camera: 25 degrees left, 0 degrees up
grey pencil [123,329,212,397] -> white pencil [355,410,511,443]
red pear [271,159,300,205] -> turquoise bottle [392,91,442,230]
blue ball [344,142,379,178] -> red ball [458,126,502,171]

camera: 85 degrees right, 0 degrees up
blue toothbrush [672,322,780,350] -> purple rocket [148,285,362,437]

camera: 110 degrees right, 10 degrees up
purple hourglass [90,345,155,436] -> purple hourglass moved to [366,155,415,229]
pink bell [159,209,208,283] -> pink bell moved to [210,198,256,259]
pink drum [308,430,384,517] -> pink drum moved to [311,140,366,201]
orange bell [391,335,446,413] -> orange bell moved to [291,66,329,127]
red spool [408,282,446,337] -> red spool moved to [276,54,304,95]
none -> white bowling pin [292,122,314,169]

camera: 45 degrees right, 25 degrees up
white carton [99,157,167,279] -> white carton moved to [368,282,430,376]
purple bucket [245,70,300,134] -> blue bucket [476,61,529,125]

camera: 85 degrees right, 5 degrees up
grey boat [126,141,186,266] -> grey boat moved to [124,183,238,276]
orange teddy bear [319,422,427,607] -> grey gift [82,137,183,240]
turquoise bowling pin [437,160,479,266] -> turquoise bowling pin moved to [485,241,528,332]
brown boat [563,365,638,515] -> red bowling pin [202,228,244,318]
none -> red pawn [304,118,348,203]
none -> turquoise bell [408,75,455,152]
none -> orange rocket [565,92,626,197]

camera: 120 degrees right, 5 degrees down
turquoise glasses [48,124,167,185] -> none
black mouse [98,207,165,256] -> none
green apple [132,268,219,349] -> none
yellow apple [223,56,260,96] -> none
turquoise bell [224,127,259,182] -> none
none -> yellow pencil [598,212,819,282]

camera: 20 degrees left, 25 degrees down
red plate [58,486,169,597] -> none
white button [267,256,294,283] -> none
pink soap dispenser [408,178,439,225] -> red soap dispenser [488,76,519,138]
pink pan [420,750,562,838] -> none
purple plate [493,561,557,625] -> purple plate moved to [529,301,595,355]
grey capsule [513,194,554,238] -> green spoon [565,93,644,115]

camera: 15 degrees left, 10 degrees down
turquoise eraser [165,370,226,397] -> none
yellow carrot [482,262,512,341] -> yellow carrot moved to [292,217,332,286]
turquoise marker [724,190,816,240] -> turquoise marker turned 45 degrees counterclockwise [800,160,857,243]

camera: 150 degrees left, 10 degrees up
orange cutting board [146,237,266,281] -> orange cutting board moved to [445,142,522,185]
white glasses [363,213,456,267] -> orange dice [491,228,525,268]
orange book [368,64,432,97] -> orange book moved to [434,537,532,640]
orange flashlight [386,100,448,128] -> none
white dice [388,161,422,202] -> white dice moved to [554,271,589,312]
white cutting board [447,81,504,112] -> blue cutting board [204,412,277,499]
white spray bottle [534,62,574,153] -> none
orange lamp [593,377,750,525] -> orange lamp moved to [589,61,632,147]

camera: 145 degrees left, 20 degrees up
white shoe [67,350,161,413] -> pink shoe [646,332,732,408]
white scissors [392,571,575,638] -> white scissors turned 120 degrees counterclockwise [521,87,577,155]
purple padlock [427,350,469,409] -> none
============
Task: Show the lines of the entries that include the string "left", copying each in full.

Solution below:
camera: 25 degrees left, 0 degrees up
camera: 20 degrees left, 25 degrees down
camera: 15 degrees left, 10 degrees down
camera: 150 degrees left, 10 degrees up
camera: 145 degrees left, 20 degrees up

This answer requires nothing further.